§ What is expected:
Find the line containing "C2: 1500uF (plus". Reproduce it and every line after it up to the end of the records, exactly as written.

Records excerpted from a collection

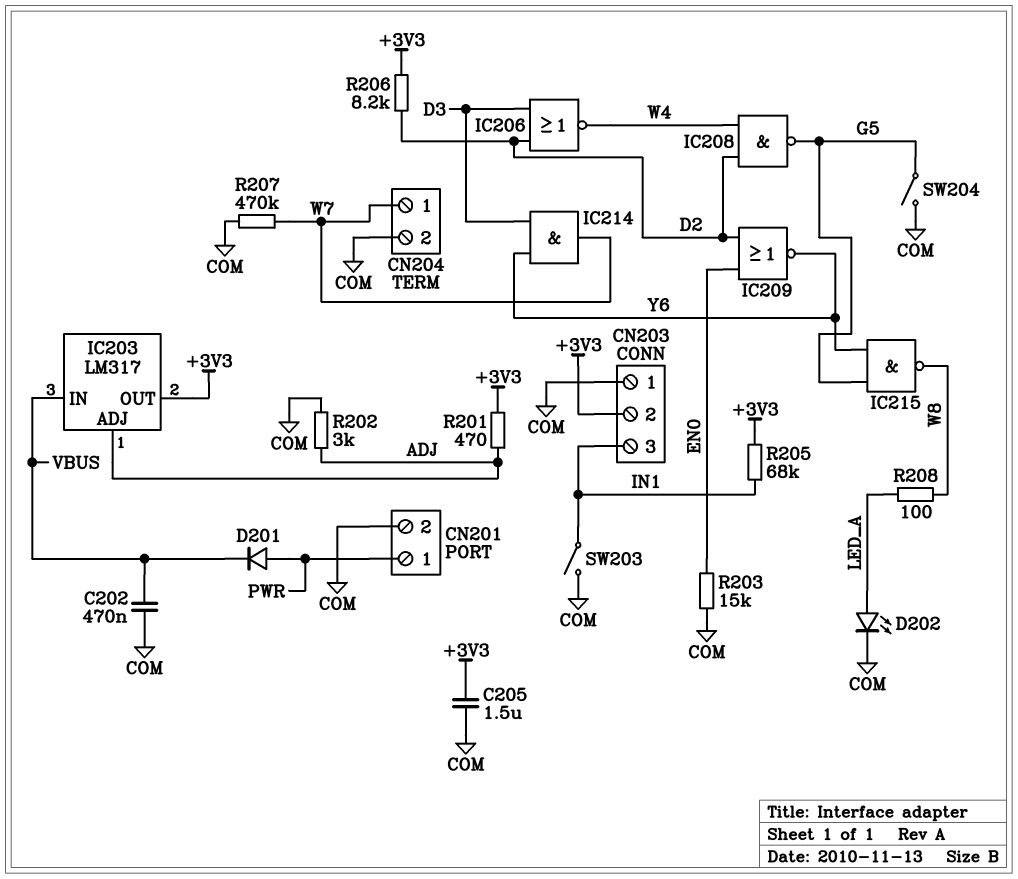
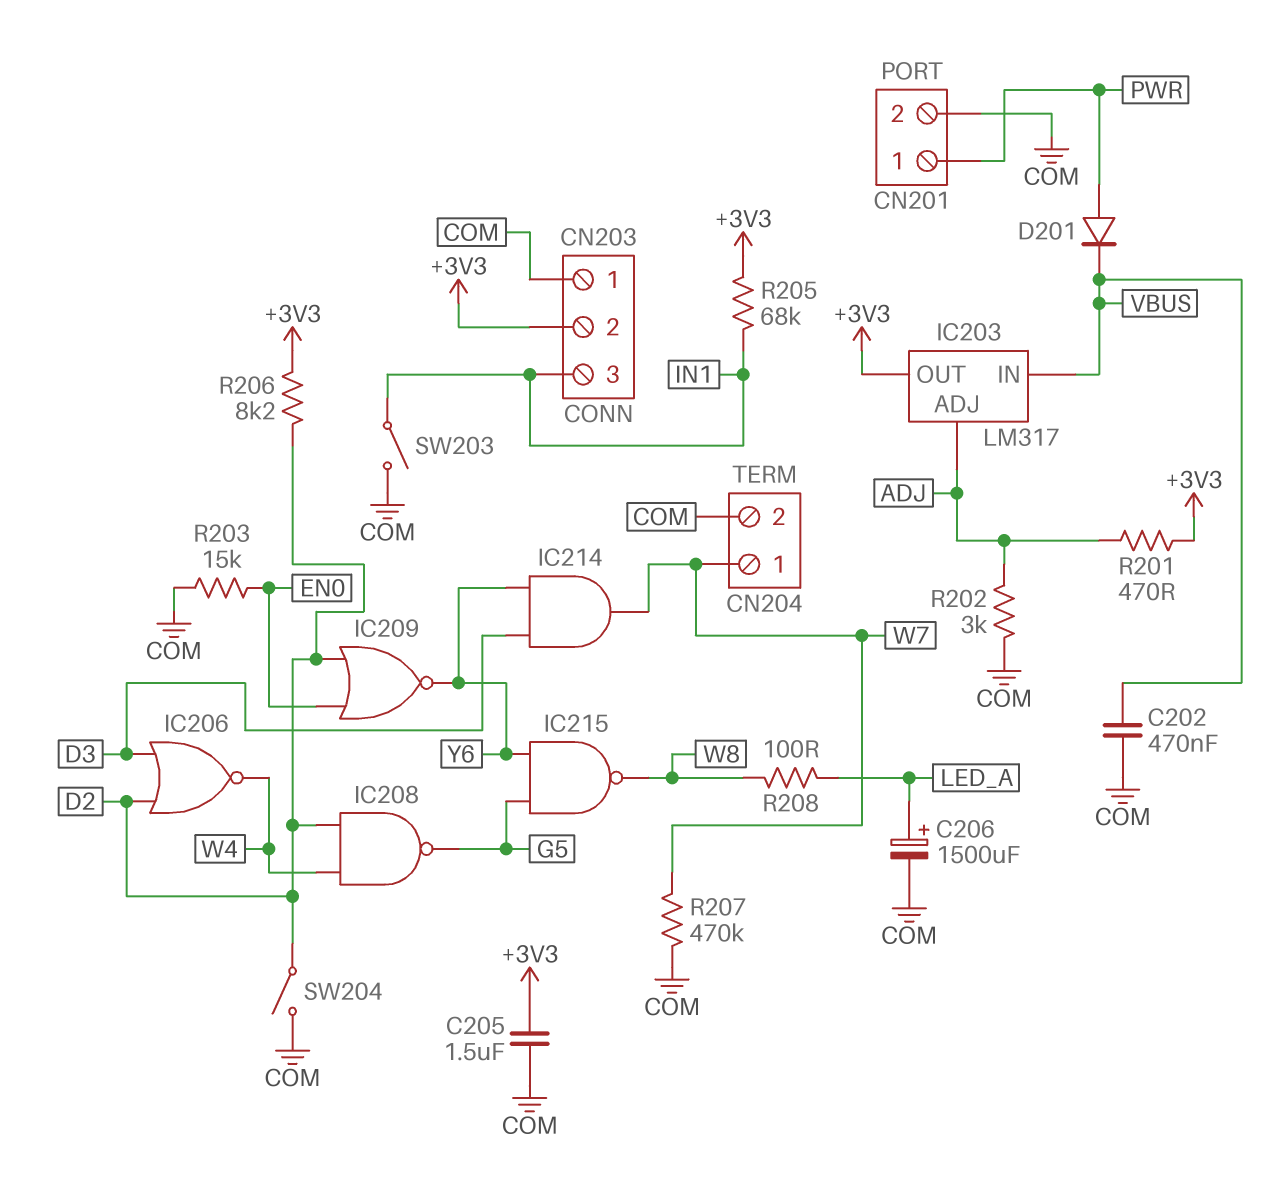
C206: none -> 1500uF (plus LED_A, minus COM)
D202: LED (A LED_A, K COM) -> none
SW204: switch (COM, G5) -> switch (COM, D2)

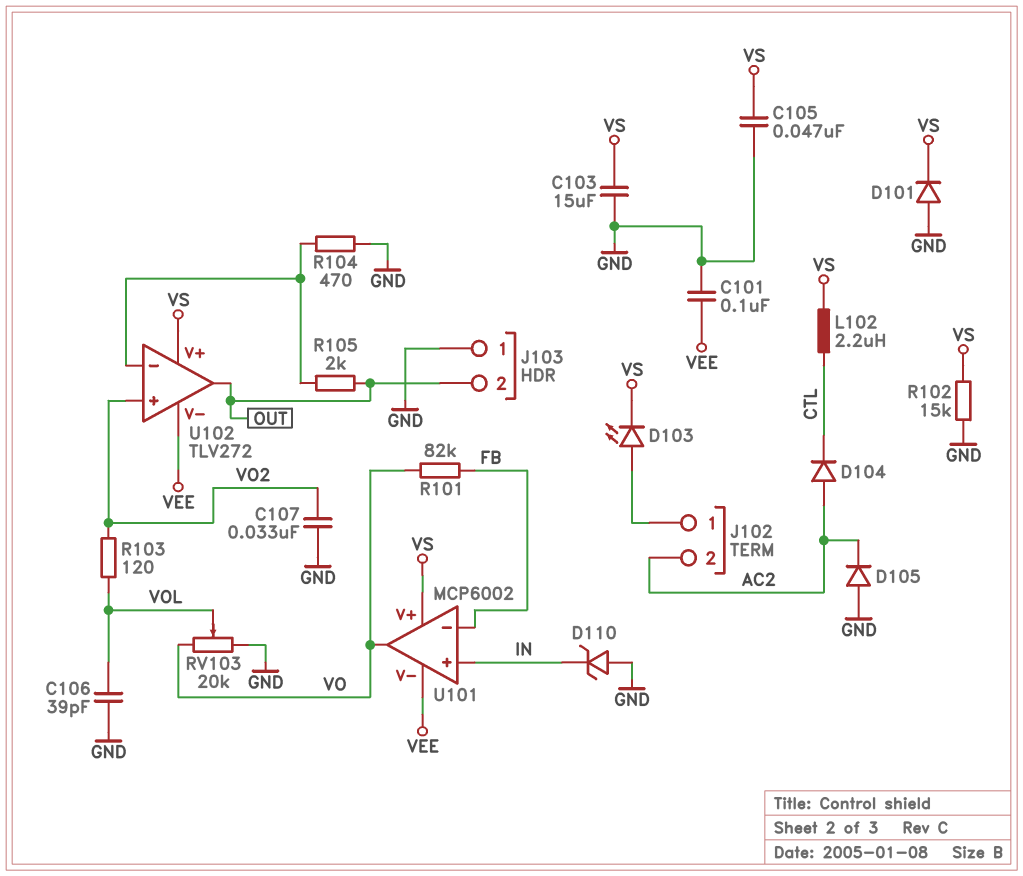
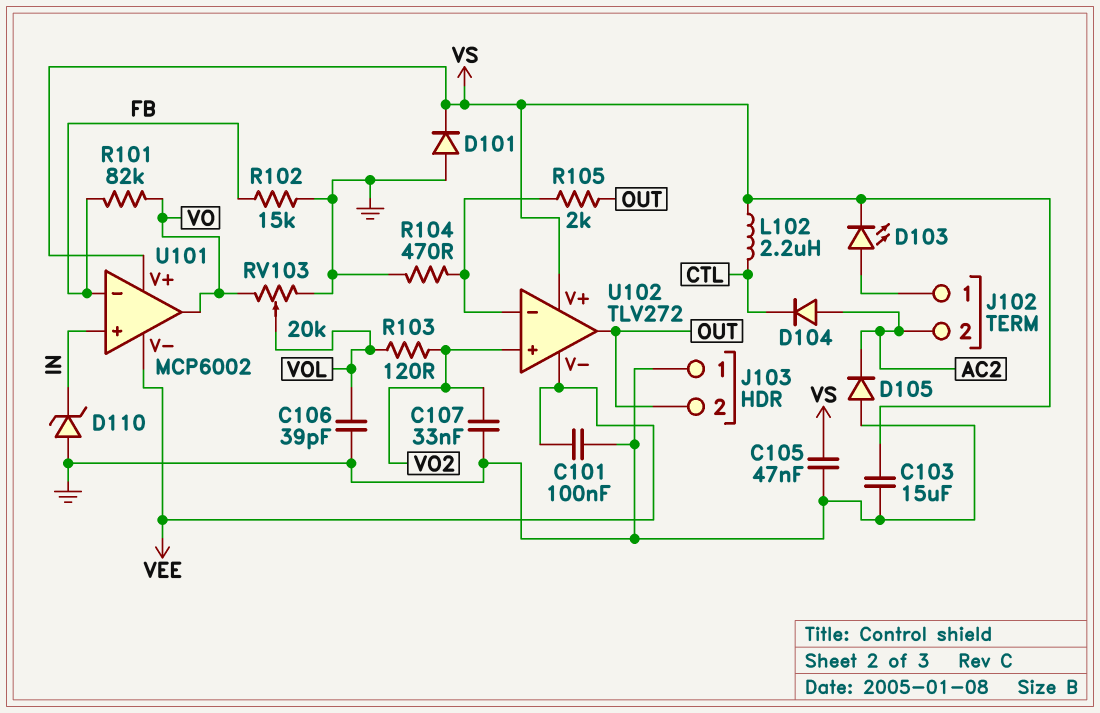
R102: 15k (GND, VS) -> 15k (FB, GND)

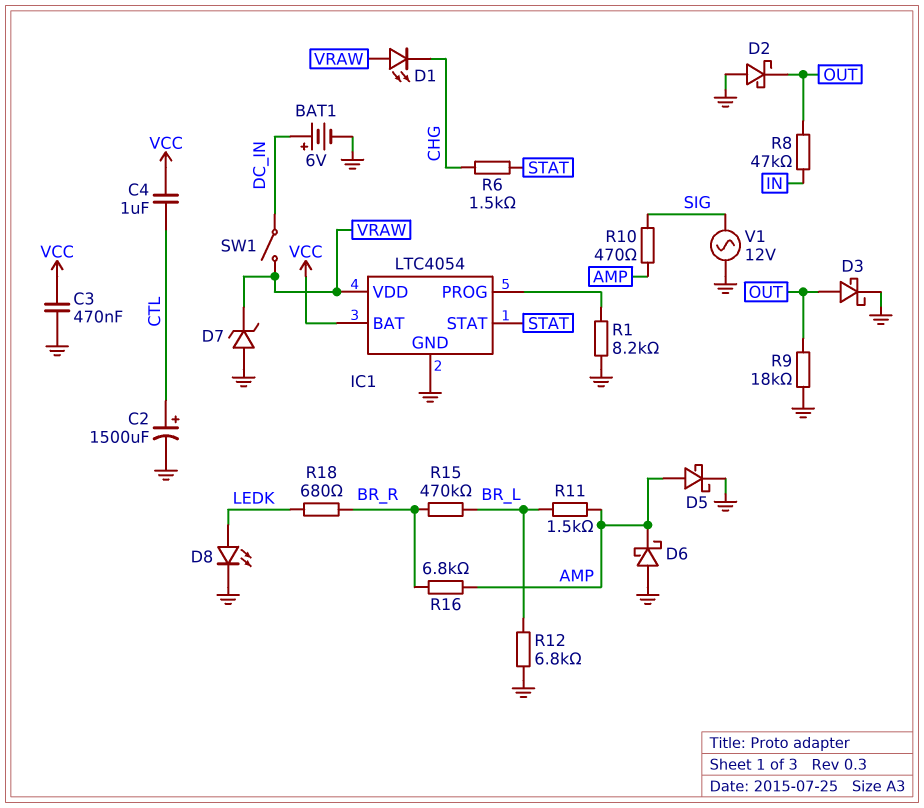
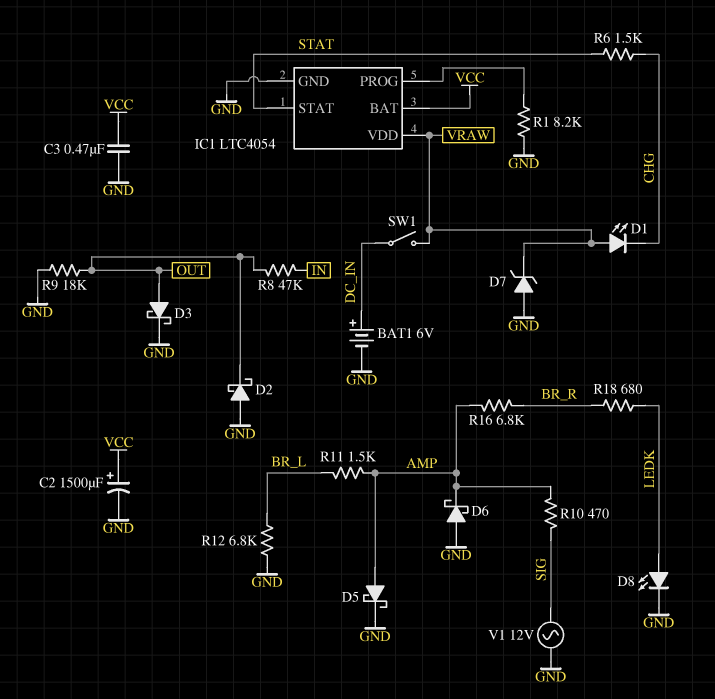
C2: 1500uF (plus CTL, minus GND) -> 1500uF (plus VCC, minus GND)
C4: 1uF (CTL, VCC) -> none
R15: 470k (BR_L, BR_R) -> none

§ Answer to this task:
C2: 1500uF (plus CTL, minus GND) -> 1500uF (plus VCC, minus GND)
C4: 1uF (CTL, VCC) -> none
R15: 470k (BR_L, BR_R) -> none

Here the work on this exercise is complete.